Without including any pictures, give back all of the data exactly.

━━ Entries supplied ━━

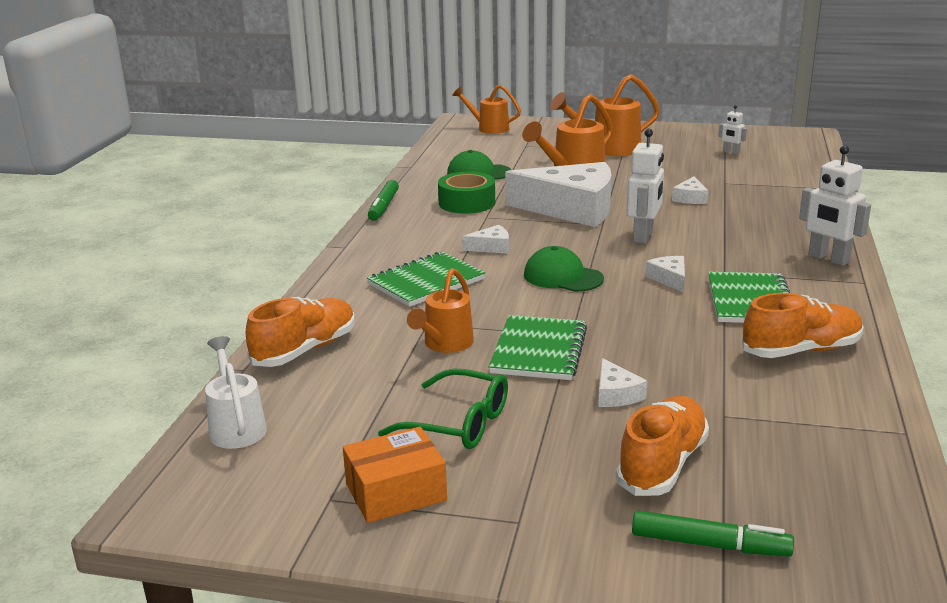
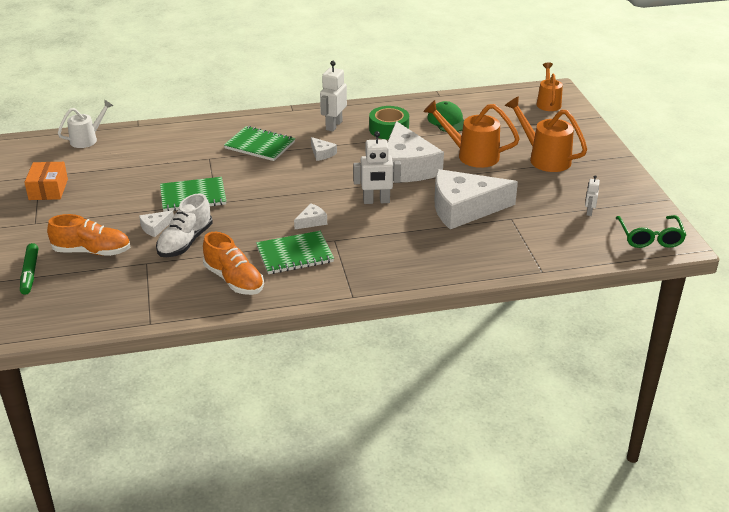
camera: 65 degrees right, 10 degrees up
(305, 350) = (163, 134): orange shoe -> none
(383, 207) = (361, 105): green marker -> none
(396, 492) = (48, 189): orange box -> orange box turned 45 degrees clockwise
(445, 344) = (187, 169): orange watering can -> none
(459, 423) = (110, 191): green glasses -> green glasses (650, 238)
(563, 277) = (292, 185): green cap -> none
(676, 374) = (185, 242): none -> white shoe
(690, 198) = (464, 208): white cheese -> white cheese, size x2.48
(828, 259) = (385, 278): white robot -> white robot (333, 125)

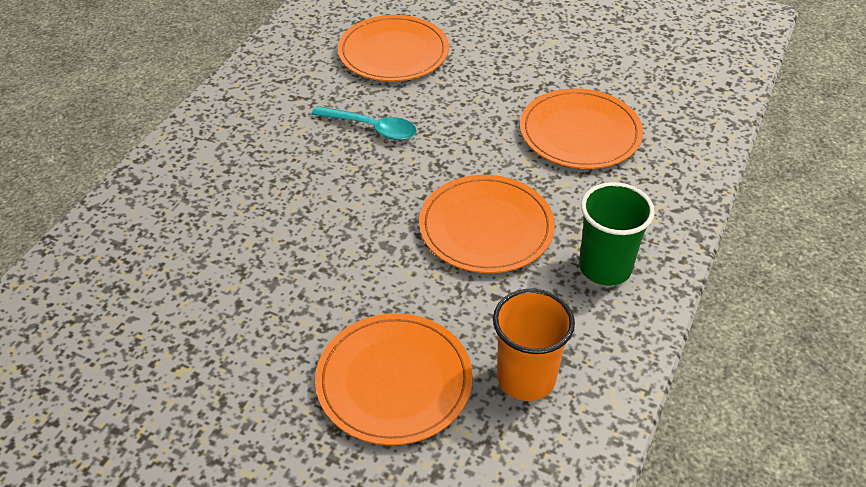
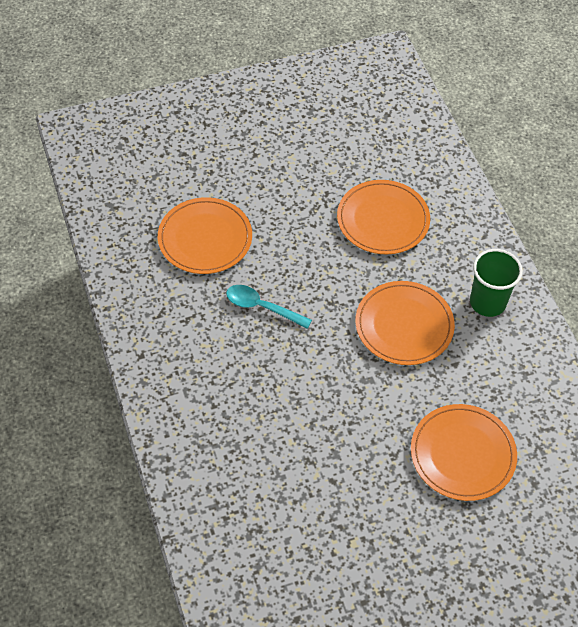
camera: 45 degrees left, 10 degrees up
(371, 128) = (262, 307): turquoise spoon -> turquoise spoon turned 135 degrees counterclockwise
(526, 378) = (519, 398): orange cup -> none

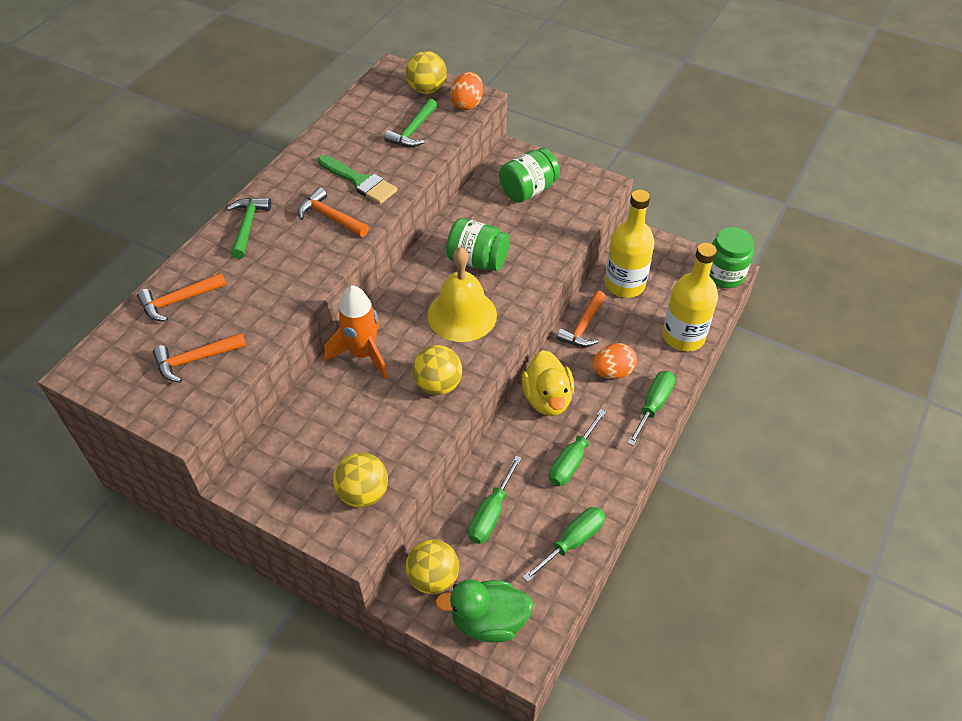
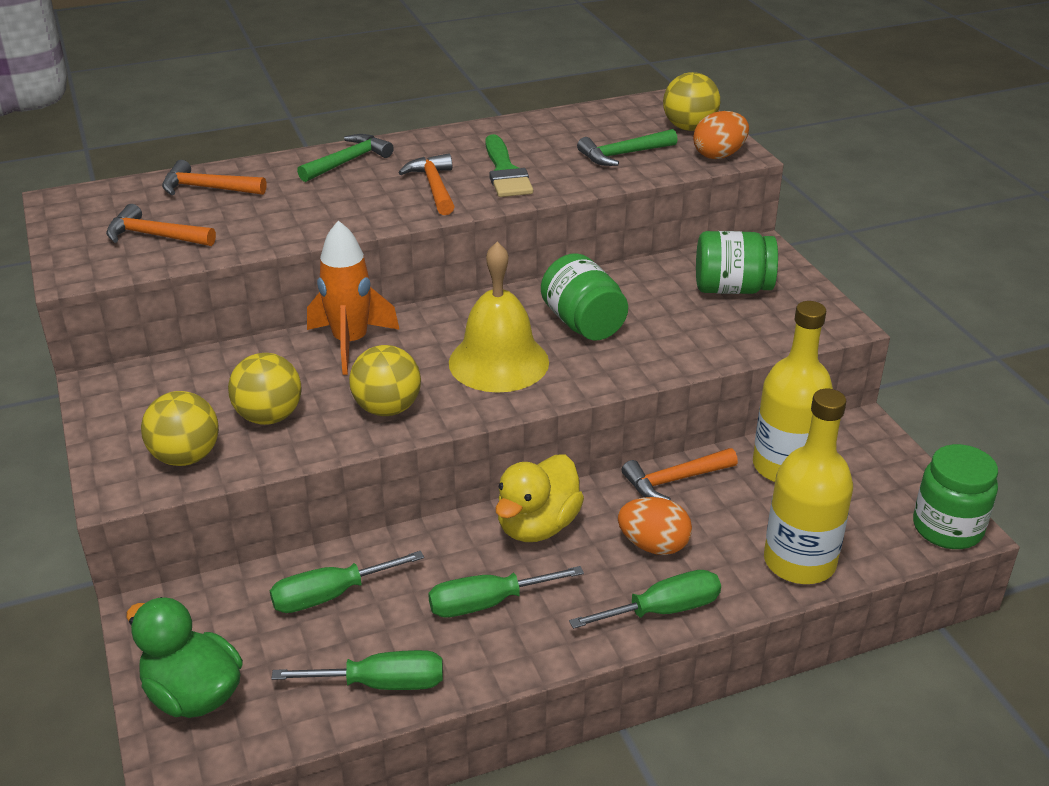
camera: 40 degrees right, 15 degrees down
(433, 578) = (195, 614): yellow ball -> yellow ball (269, 416)

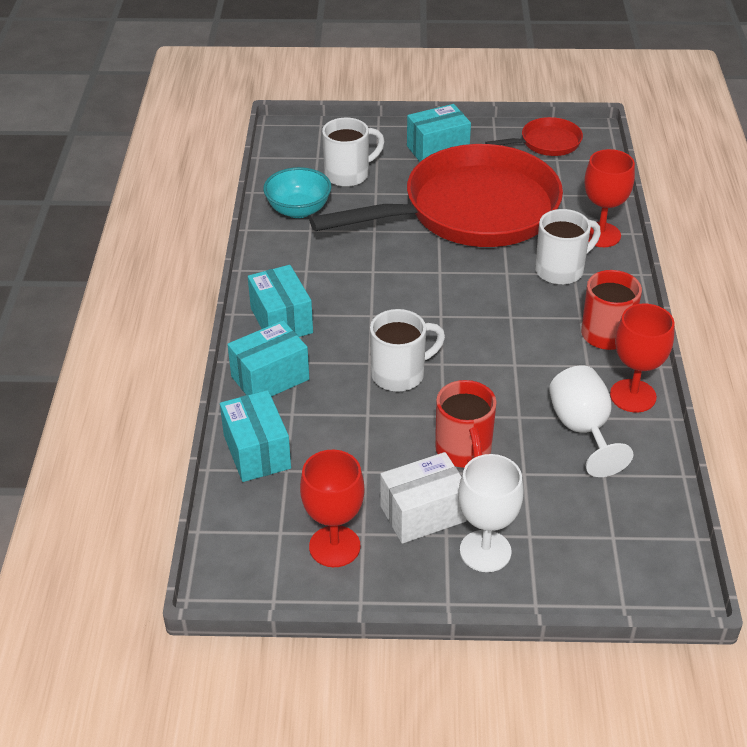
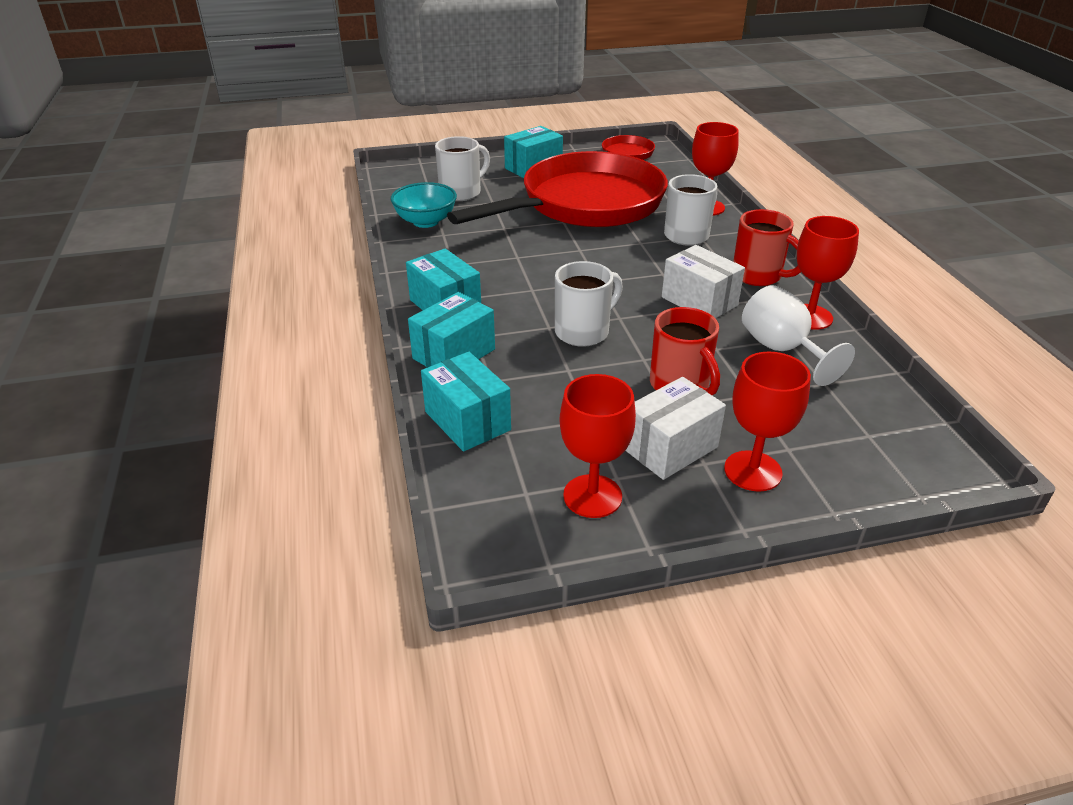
camera: 15 degrees left, 5 degrees down
(485, 551) = (752, 471): white goblet -> red goblet
(530, 357) = (699, 301): none -> white box

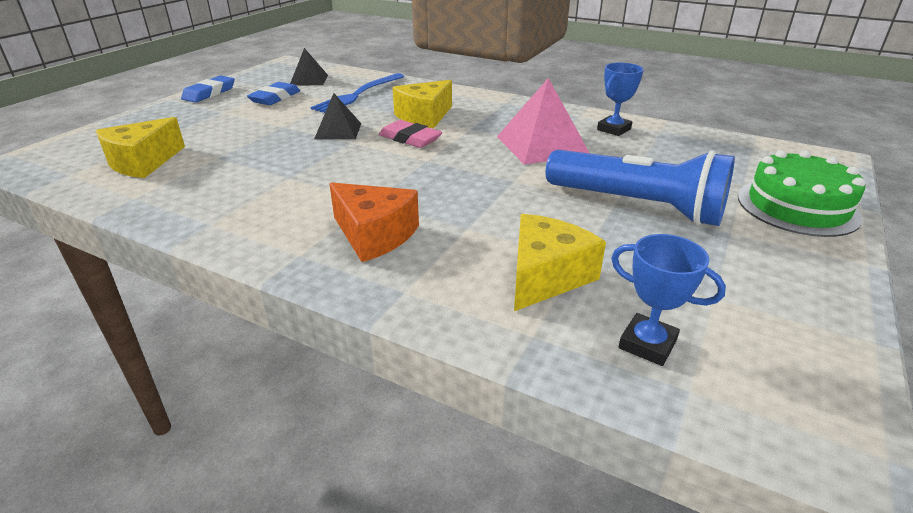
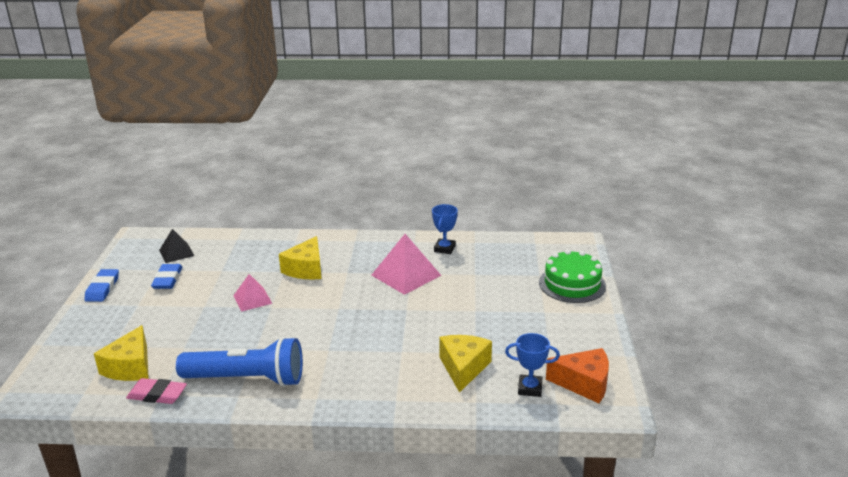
camera: 25 degrees left, 5 degrees down
(338, 131) = (252, 299): black pyramid -> pink pyramid
(358, 94) = (234, 259): blue fork -> none
(374, 235) = (350, 372): orange cheese -> orange cheese (584, 384)
(410, 138) = (312, 292): pink eraser -> pink eraser (157, 394)
(637, 206) = (488, 308): blue flashlight -> blue flashlight (247, 379)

━━━

• **Answer box**:
camera: 65 degrees right, 10 degrees up
(305, 350) = (163, 134): orange shoe -> none
(383, 207) = (361, 105): green marker -> none
(396, 492) = (48, 189): orange box -> orange box turned 45 degrees clockwise
(445, 344) = (187, 169): orange watering can -> none
(459, 423) = (110, 191): green glasses -> green glasses (650, 238)
(563, 277) = (292, 185): green cap -> none
(676, 374) = (185, 242): none -> white shoe
(690, 198) = (464, 208): white cheese -> white cheese, size x2.48
(828, 259) = (385, 278): white robot -> white robot (333, 125)

camera: 45 degrees left, 10 degrees up
(371, 128) = (262, 307): turquoise spoon -> turquoise spoon turned 135 degrees counterclockwise
(526, 378) = (519, 398): orange cup -> none

camera: 40 degrees right, 15 degrees down
(433, 578) = (195, 614): yellow ball -> yellow ball (269, 416)

camera: 15 degrees left, 5 degrees down
(485, 551) = (752, 471): white goblet -> red goblet
(530, 357) = (699, 301): none -> white box

camera: 25 degrees left, 5 degrees down
(338, 131) = (252, 299): black pyramid -> pink pyramid
(358, 94) = (234, 259): blue fork -> none
(374, 235) = (350, 372): orange cheese -> orange cheese (584, 384)
(410, 138) = (312, 292): pink eraser -> pink eraser (157, 394)
(637, 206) = (488, 308): blue flashlight -> blue flashlight (247, 379)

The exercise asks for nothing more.